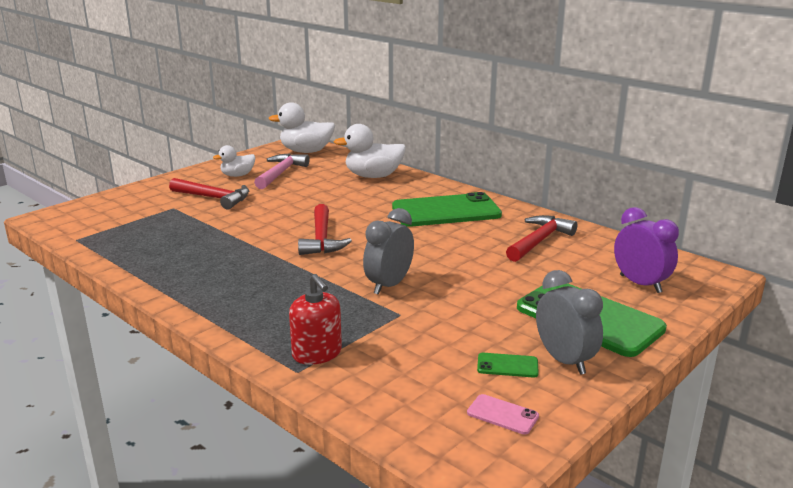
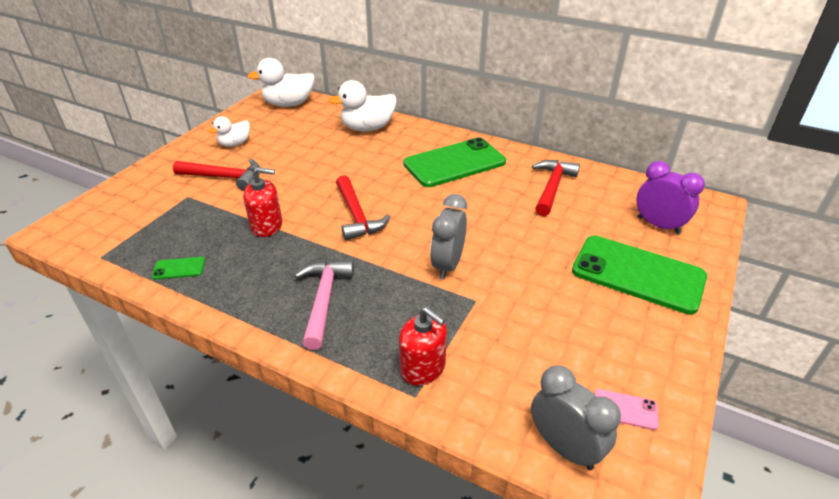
camera: 15 degrees left, 15 degrees up
(232, 236) = (267, 226): none -> red soap dispenser
(280, 173) = (277, 135): pink hammer -> pink hammer (324, 300)
(507, 366) = (599, 347): green phone -> green phone (179, 268)
(564, 360) = (643, 330): grey clock -> grey clock (564, 447)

• PROBLEM DETAILS
All of the listing above must be output exactly, except for its pictures.

• SOLUTION BELOW
camera: 15 degrees left, 15 degrees up
(232, 236) = (267, 226): none -> red soap dispenser
(280, 173) = (277, 135): pink hammer -> pink hammer (324, 300)
(507, 366) = (599, 347): green phone -> green phone (179, 268)
(564, 360) = (643, 330): grey clock -> grey clock (564, 447)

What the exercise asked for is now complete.